→ **Extracted data**:
● ● ●

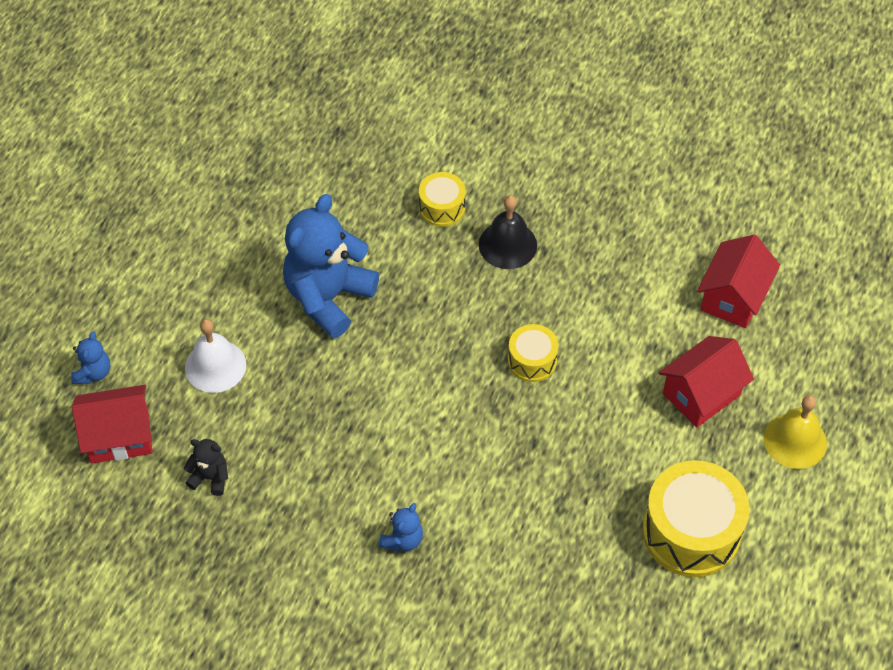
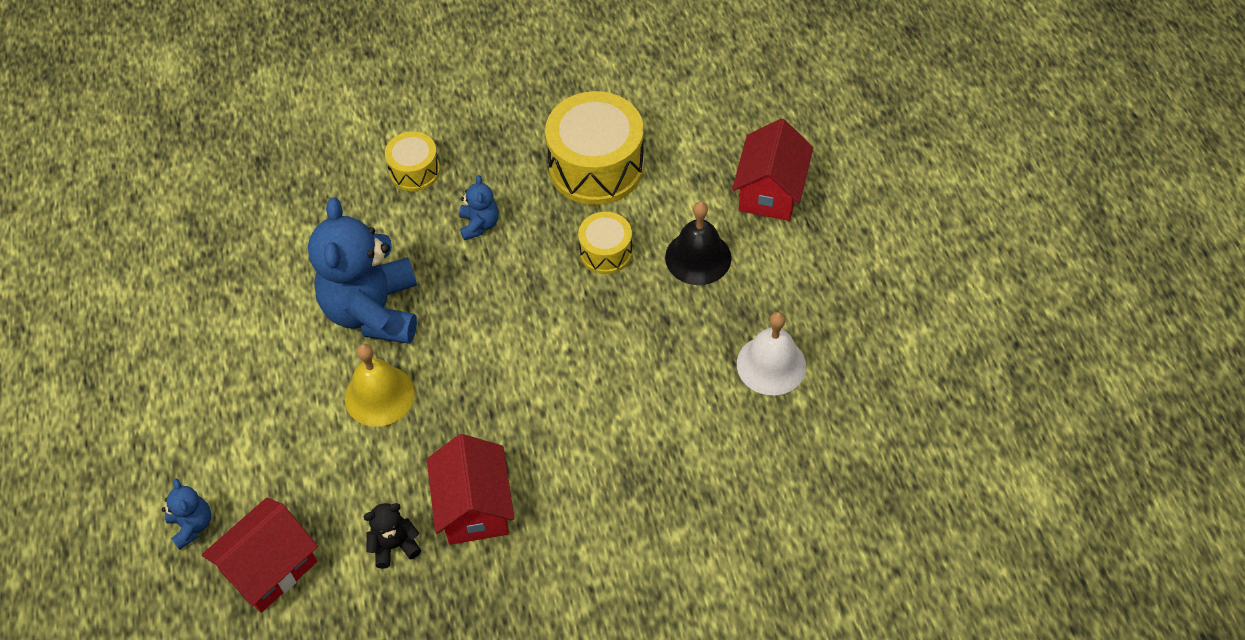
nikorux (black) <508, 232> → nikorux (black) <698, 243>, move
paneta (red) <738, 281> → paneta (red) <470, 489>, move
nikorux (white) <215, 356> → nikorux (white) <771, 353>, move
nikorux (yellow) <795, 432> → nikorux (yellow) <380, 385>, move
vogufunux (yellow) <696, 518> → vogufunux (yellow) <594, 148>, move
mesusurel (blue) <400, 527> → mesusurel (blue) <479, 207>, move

● ● ●

→ **Prompt**: Could you repeat the data exactly, omitting its pictures?

→ **Answer box**:
nikorux (black) <508, 232> → nikorux (black) <698, 243>, move
paneta (red) <738, 281> → paneta (red) <470, 489>, move
nikorux (white) <215, 356> → nikorux (white) <771, 353>, move
nikorux (yellow) <795, 432> → nikorux (yellow) <380, 385>, move
vogufunux (yellow) <696, 518> → vogufunux (yellow) <594, 148>, move
mesusurel (blue) <400, 527> → mesusurel (blue) <479, 207>, move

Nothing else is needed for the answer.